Segment Open
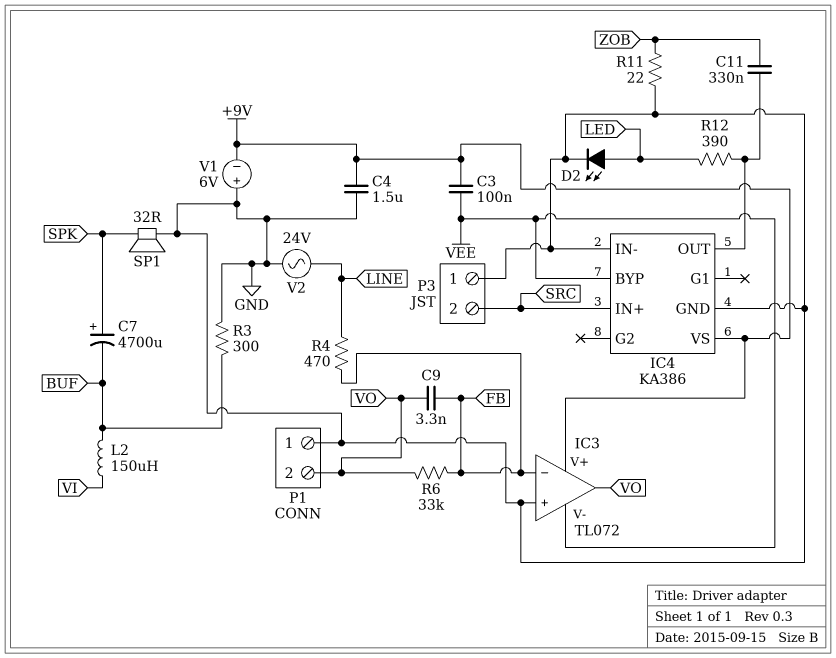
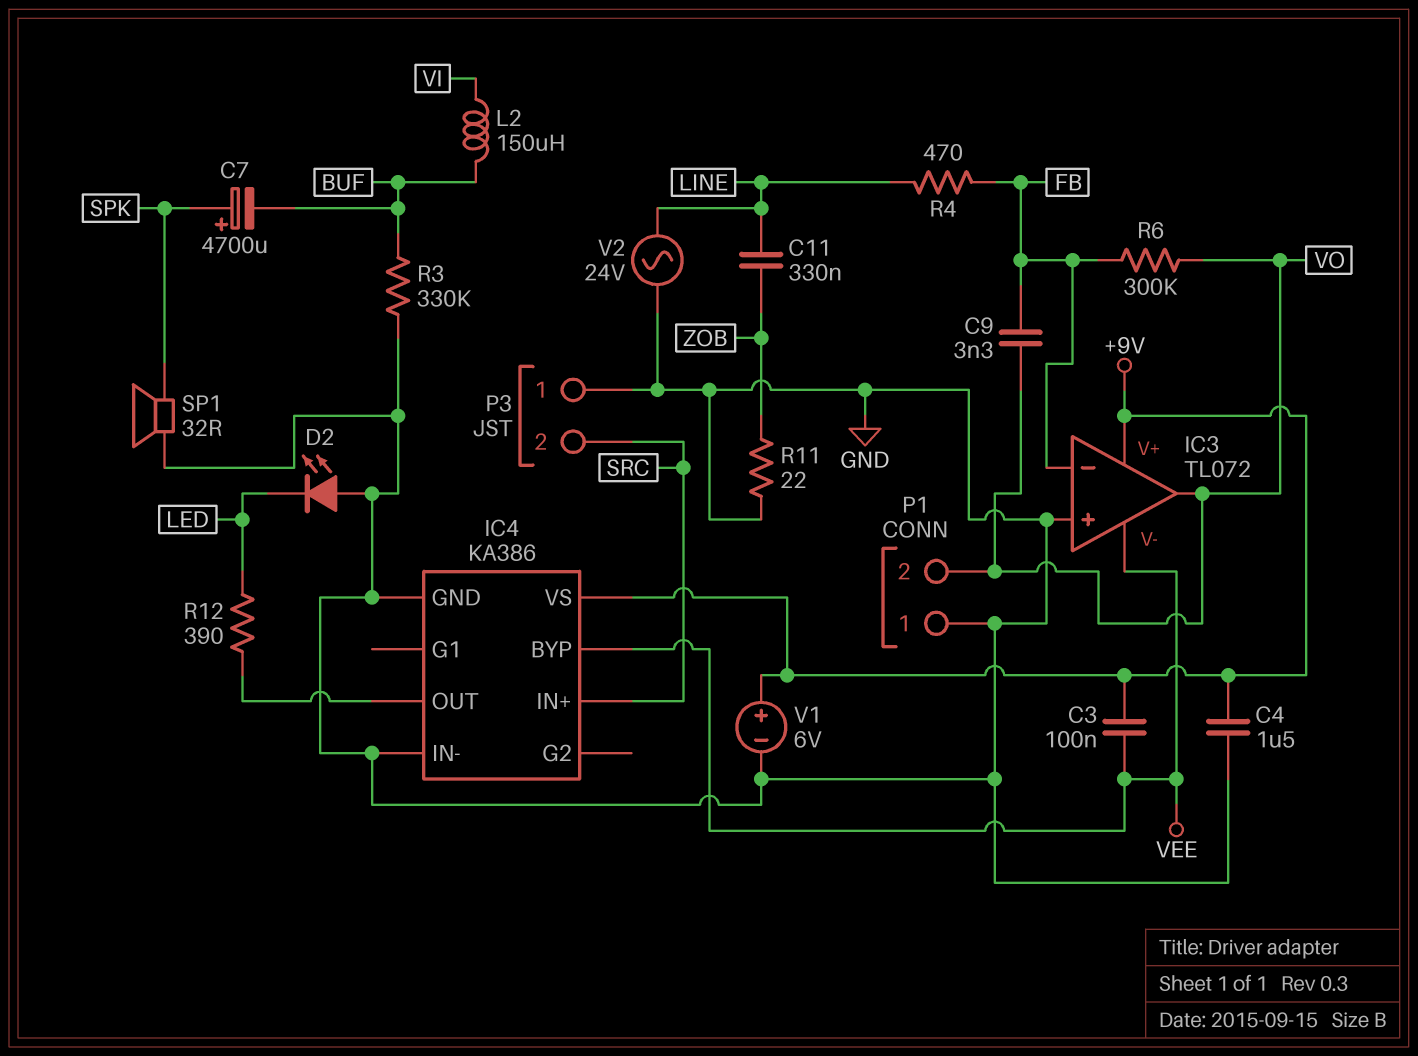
C11: 330nF (IC4/OUT, ZOB) -> 330nF (LINE, ZOB)
D2: LED (A LED, K GND) -> LED (A GND, K LED)
R3: 300 (BUF, GND) -> 330k (BUF, GND)
R6: 33k (FB, VO) -> 300k (FB, VO)
V1: 6V (plus GND, minus +9V) -> 6V (plus +9V, minus GND)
Segment Closed
## What is needed
For this exercise, write the listing out again exactly, excluding all images.

## Your response
C11: 330nF (IC4/OUT, ZOB) -> 330nF (LINE, ZOB)
D2: LED (A LED, K GND) -> LED (A GND, K LED)
R3: 300 (BUF, GND) -> 330k (BUF, GND)
R6: 33k (FB, VO) -> 300k (FB, VO)
V1: 6V (plus GND, minus +9V) -> 6V (plus +9V, minus GND)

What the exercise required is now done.